(Data supplied):
========================

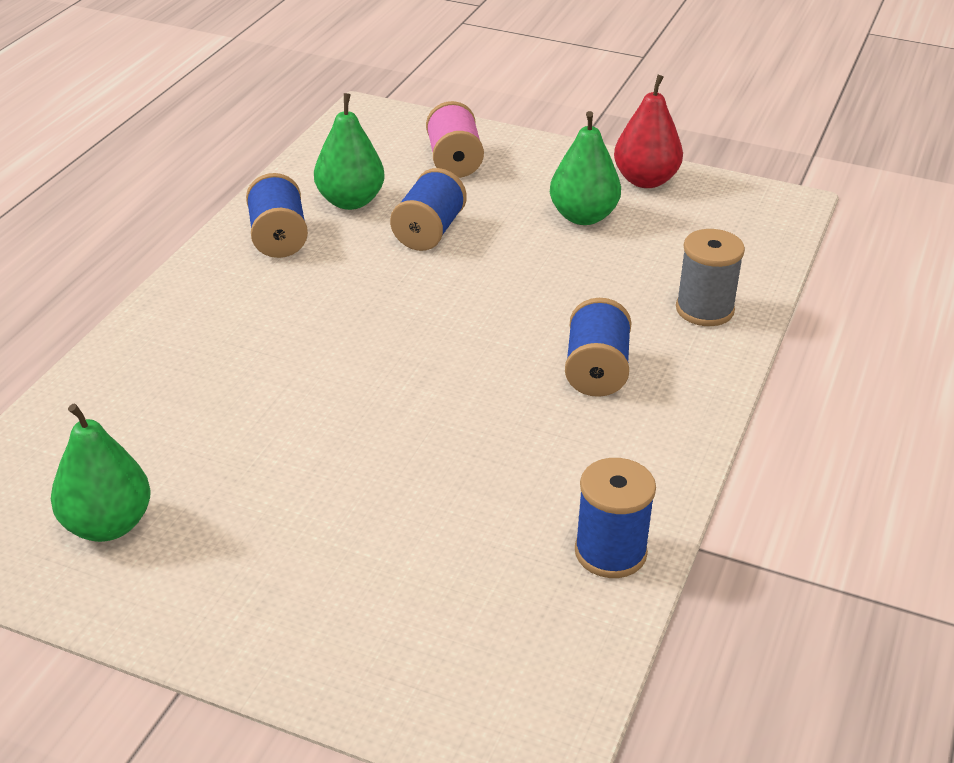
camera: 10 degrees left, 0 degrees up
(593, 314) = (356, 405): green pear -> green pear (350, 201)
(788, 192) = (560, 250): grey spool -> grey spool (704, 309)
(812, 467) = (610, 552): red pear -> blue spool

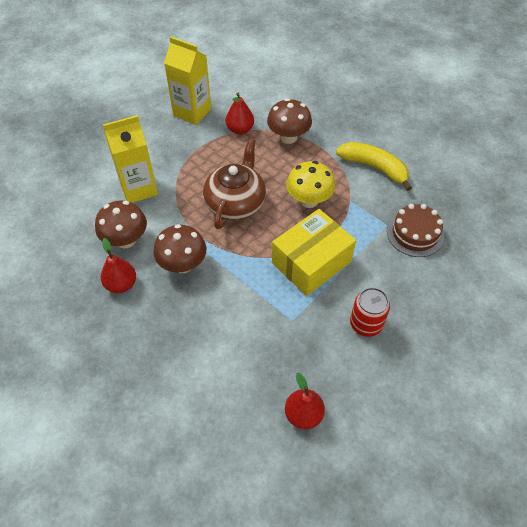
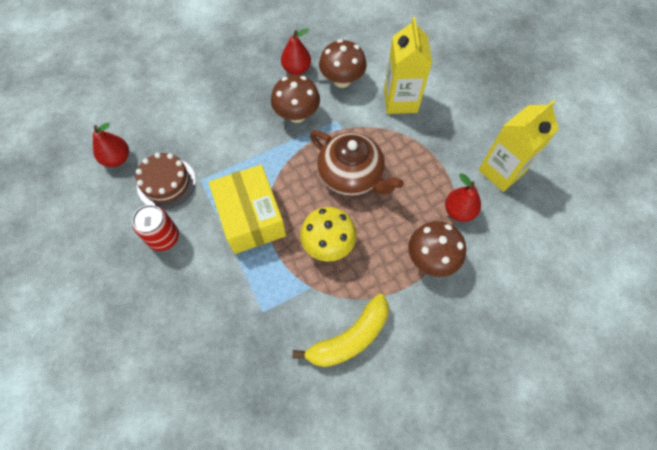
camera: 110 degrees right, 10 degrees up
(415, 233) = (238, 336): brown cake -> brown cake (166, 183)

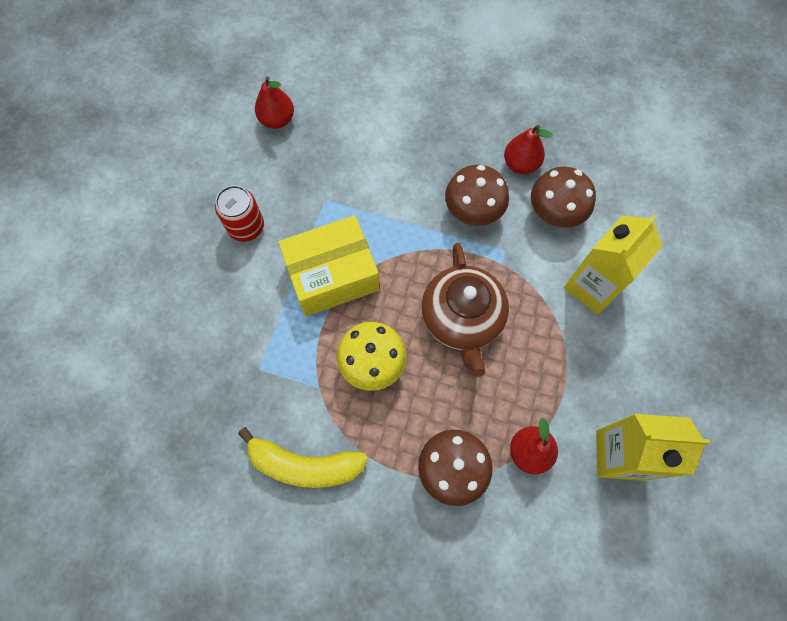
camera: 45 degrees right, 5 degrees up
(166, 183) = (294, 178): brown cake -> none
(251, 217) = (332, 275): yellow box -> yellow box turned 45 degrees clockwise

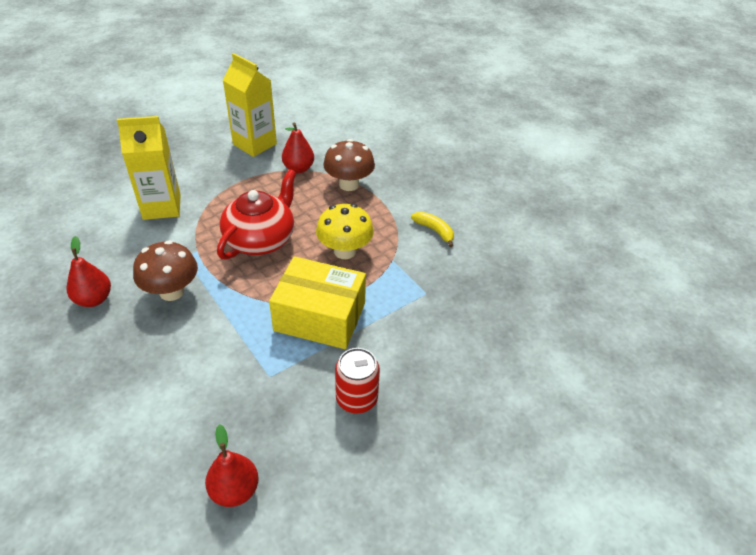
camera: 145 degrees left, 25 degrees down
(304, 465) = (434, 231): yellow banana -> yellow banana, size x0.58
(462, 319) = (261, 239): brown teapot -> red teapot
(554, 213) = (122, 255): brown mushroom -> none

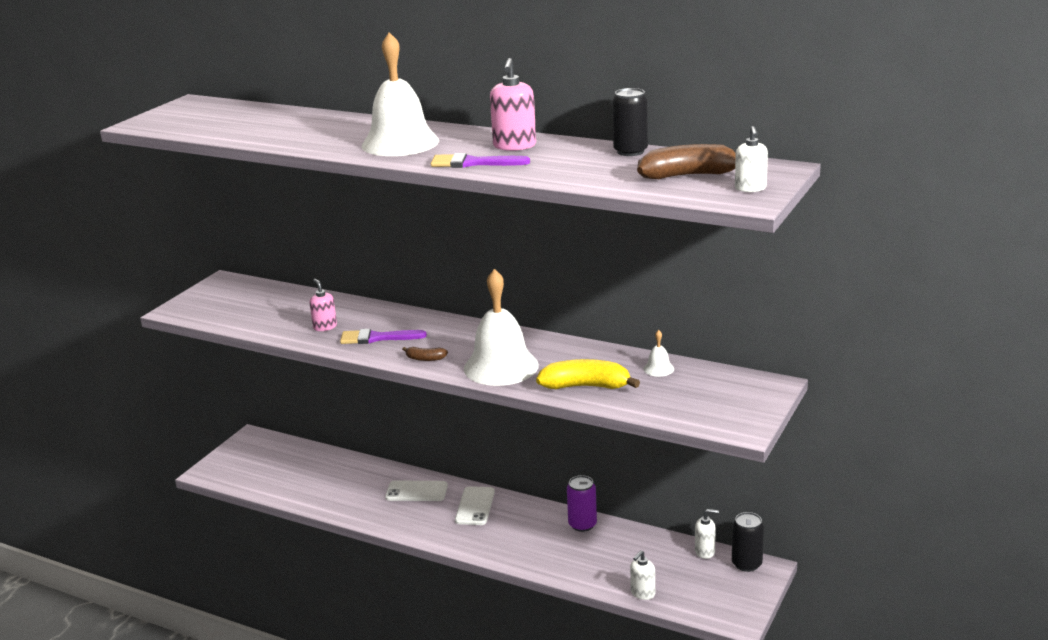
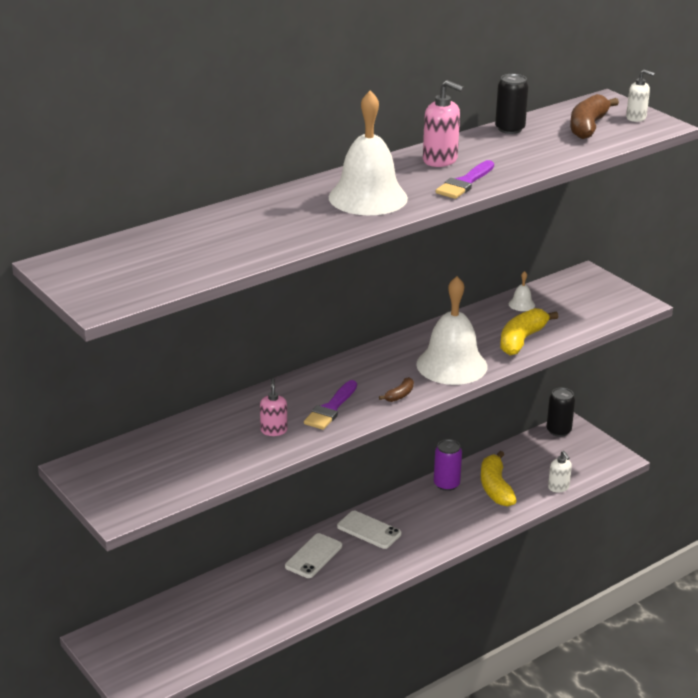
camera: 65 degrees left, 5 degrees up
(325, 327) = (274, 430): pink soap dispenser -> pink soap dispenser turned 90 degrees clockwise
(604, 554) = (495, 487): none -> yellow banana
(705, 552) = (530, 442): white soap dispenser -> none

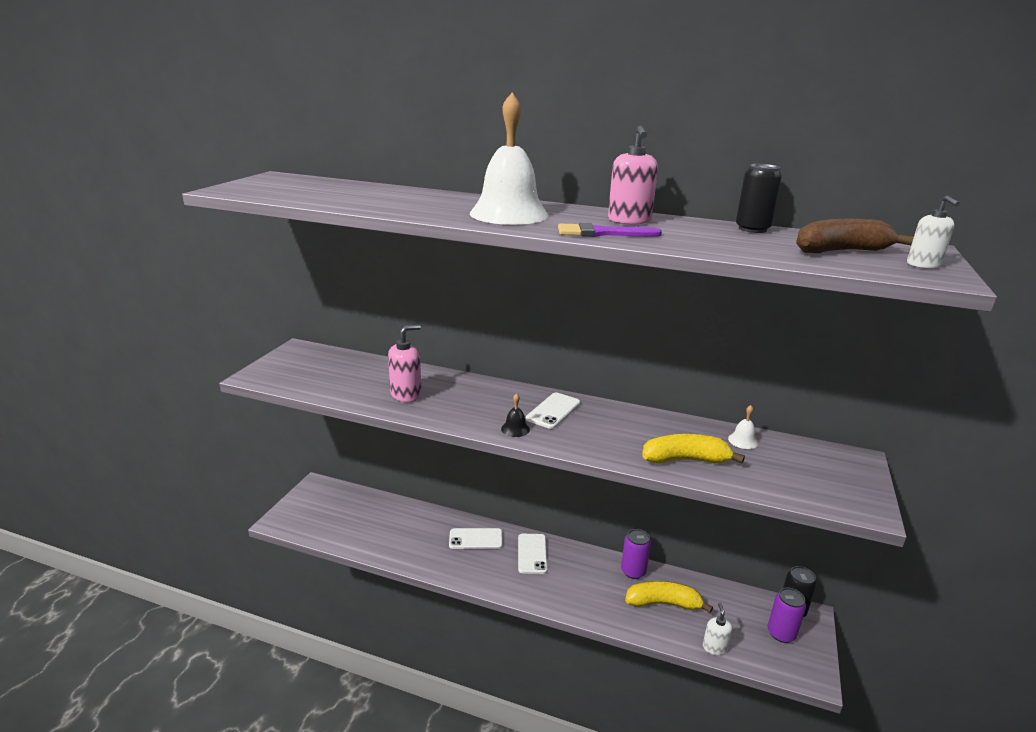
camera: 55 degrees right, 5 degrees down
(274, 430) = (406, 395): pink soap dispenser -> pink soap dispenser, size x1.55
(331, 408) = (461, 406): purple brush -> none
(390, 365) = (553, 411): none -> white phone
(399, 395) = (515, 429): brown banana -> black bell
(451, 365) = (593, 438): white bell -> none
(495, 487) = (663, 603): yellow banana -> yellow banana turned 45 degrees clockwise
(558, 487) = (714, 647): white soap dispenser -> white soap dispenser turned 150 degrees clockwise
(573, 449) = (781, 633): none -> purple can

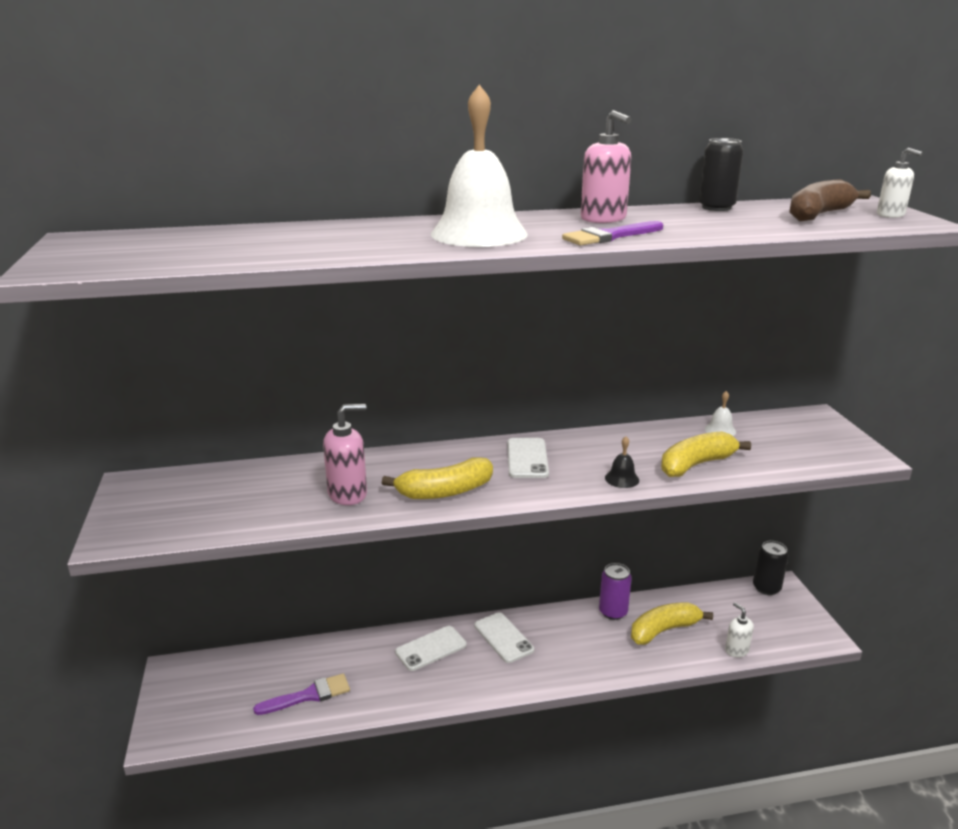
camera: 30 degrees left, 0 degrees up
(375, 535) = (308, 695): none -> purple brush
(406, 395) = (348, 494): pink soap dispenser -> pink soap dispenser turned 45 degrees clockwise
(468, 414) = (445, 491): none -> yellow banana
(515, 429) = (512, 490): black bell -> black bell (622, 479)
(781, 633) = (774, 612): purple can -> none

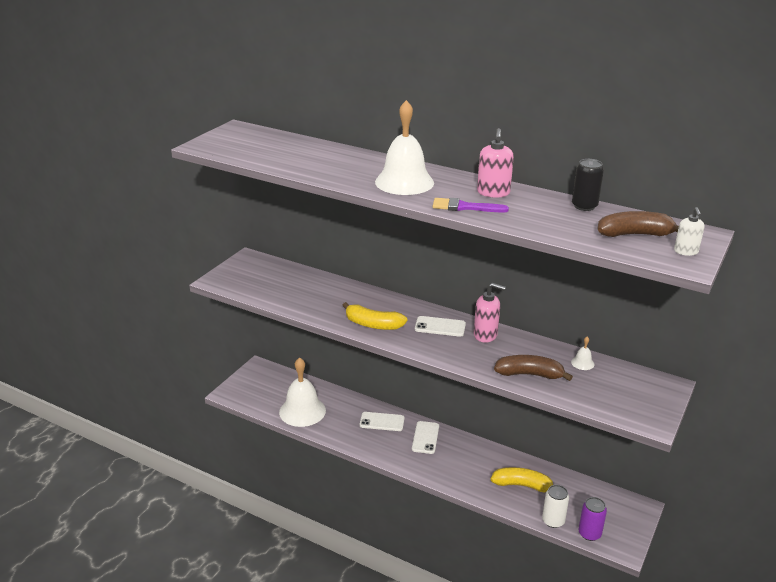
camera: 40 degrees right, 5 degrees up
(308, 695) = (302, 411): purple brush -> white bell
(348, 494) = (328, 305): pink soap dispenser -> pink soap dispenser (485, 335)
(527, 458) = (440, 327): white phone -> white phone turned 60 degrees clockwise
(613, 612) = (505, 459): purple can -> purple can (589, 533)
(622, 479) = (473, 361): black bell -> none
(696, 464) = (529, 374): yellow banana -> brown banana
(736, 650) = (553, 521): white soap dispenser -> white can
(766, 588) = (628, 502): black can -> none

========================

(The task):
Where an entry contains an image, leave the image out; otherwise retype everything exactly.

(Task response):
camera: 10 degrees left, 0 degrees up
(593, 314) = (356, 405): green pear -> green pear (350, 201)
(788, 192) = (560, 250): grey spool -> grey spool (704, 309)
(812, 467) = (610, 552): red pear -> blue spool

camera: 110 degrees right, 10 degrees up
(415, 233) = (238, 336): brown cake -> brown cake (166, 183)

camera: 45 degrees right, 5 degrees up
(166, 183) = (294, 178): brown cake -> none
(251, 217) = (332, 275): yellow box -> yellow box turned 45 degrees clockwise

camera: 145 degrees left, 25 degrees down
(304, 465) = (434, 231): yellow banana -> yellow banana, size x0.58
(462, 319) = (261, 239): brown teapot -> red teapot
(554, 213) = (122, 255): brown mushroom -> none

camera: 65 degrees left, 5 degrees up
(325, 327) = (274, 430): pink soap dispenser -> pink soap dispenser turned 90 degrees clockwise
(604, 554) = (495, 487): none -> yellow banana
(705, 552) = (530, 442): white soap dispenser -> none

camera: 55 degrees right, 5 degrees down
(274, 430) = (406, 395): pink soap dispenser -> pink soap dispenser, size x1.55
(331, 408) = (461, 406): purple brush -> none
(390, 365) = (553, 411): none -> white phone
(399, 395) = (515, 429): brown banana -> black bell
(451, 365) = (593, 438): white bell -> none
(495, 487) = (663, 603): yellow banana -> yellow banana turned 45 degrees clockwise
(558, 487) = (714, 647): white soap dispenser -> white soap dispenser turned 150 degrees clockwise
(573, 449) = (781, 633): none -> purple can

camera: 30 degrees left, 0 degrees up
(375, 535) = (308, 695): none -> purple brush
(406, 395) = (348, 494): pink soap dispenser -> pink soap dispenser turned 45 degrees clockwise
(468, 414) = (445, 491): none -> yellow banana
(515, 429) = (512, 490): black bell -> black bell (622, 479)
(781, 633) = (774, 612): purple can -> none

camera: 40 degrees right, 5 degrees up
(308, 695) = (302, 411): purple brush -> white bell
(348, 494) = (328, 305): pink soap dispenser -> pink soap dispenser (485, 335)
(527, 458) = (440, 327): white phone -> white phone turned 60 degrees clockwise
(613, 612) = (505, 459): purple can -> purple can (589, 533)
(622, 479) = (473, 361): black bell -> none
(696, 464) = (529, 374): yellow banana -> brown banana
(736, 650) = (553, 521): white soap dispenser -> white can
(766, 588) = (628, 502): black can -> none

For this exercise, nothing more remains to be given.